▶ _Task goal_
At the line containing "[173 371 268 526]", begin repeating lines exactly, and stop only after the final line of the records below.

[Before-and-after object lists]
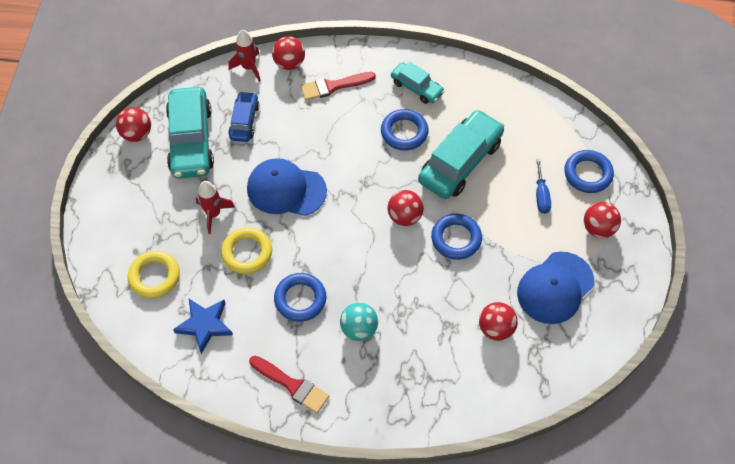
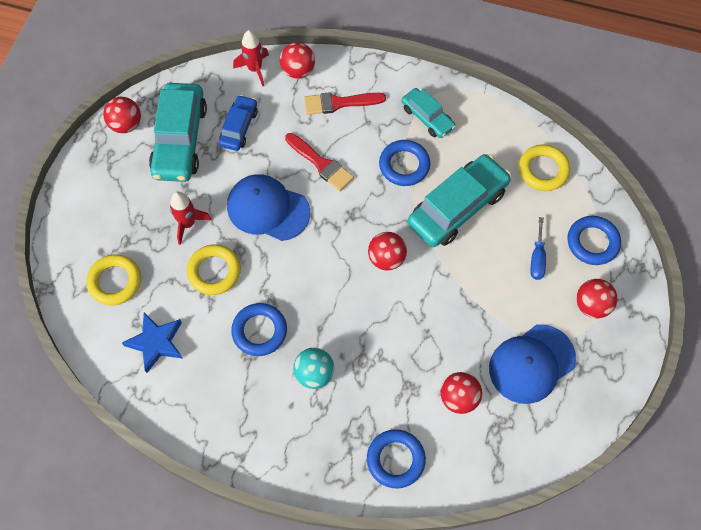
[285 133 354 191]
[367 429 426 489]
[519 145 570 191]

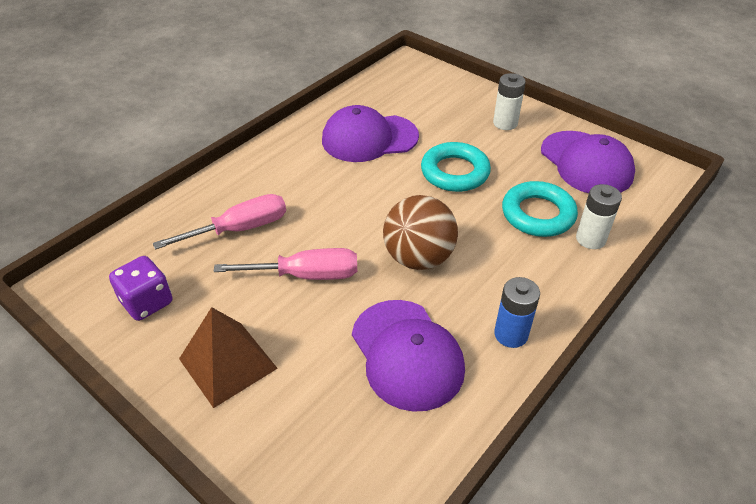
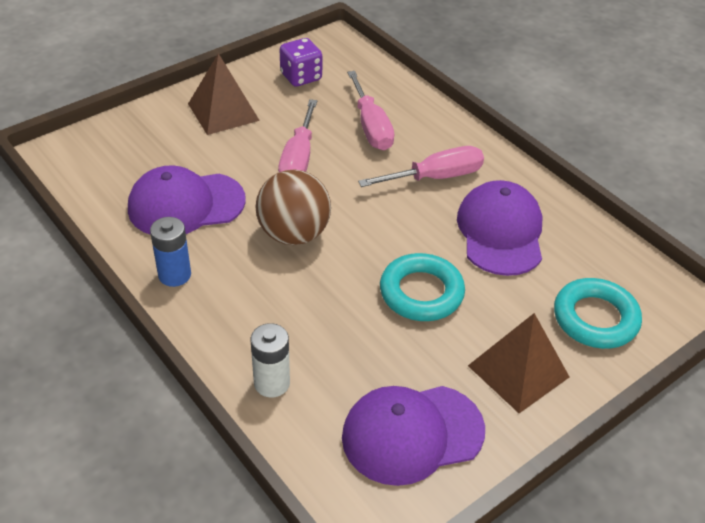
[358 146 484 187]
[468 313 569 413]
[554 278 642 349]

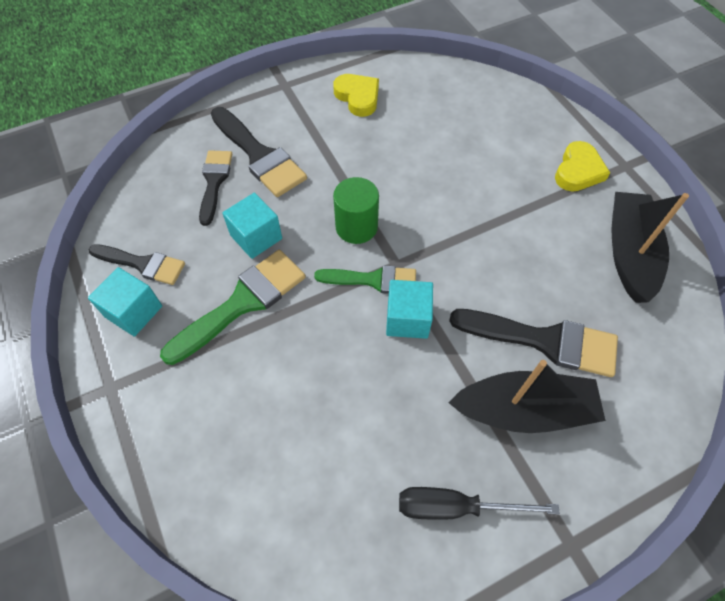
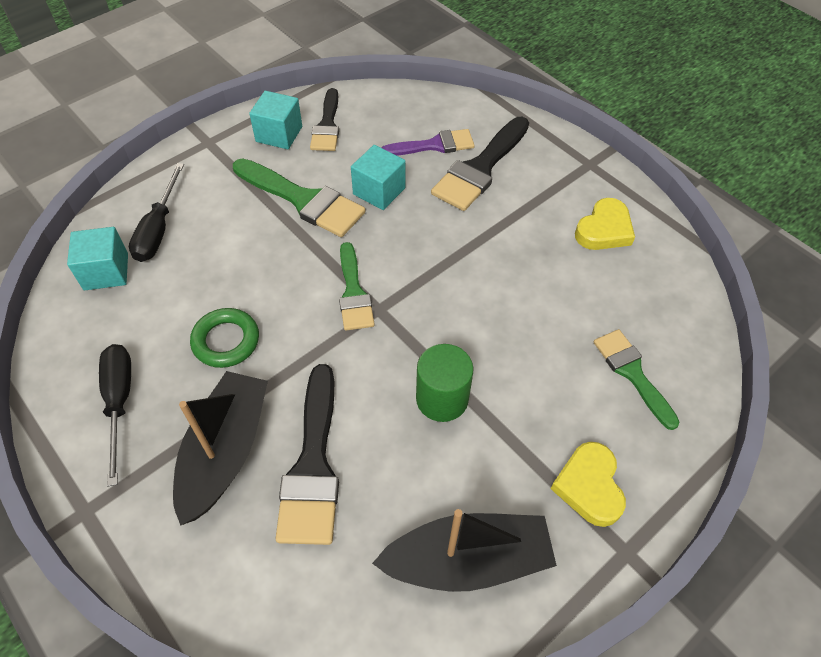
[67 227 128 290]
[129 163 184 262]
[173 371 268 526]
[190 308 259 368]
[382 129 475 156]
[416 344 473 422]
[551 442 626 527]
[594 329 679 430]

▶ _Response below_
[173 371 268 526]
[190 308 259 368]
[382 129 475 156]
[416 344 473 422]
[551 442 626 527]
[594 329 679 430]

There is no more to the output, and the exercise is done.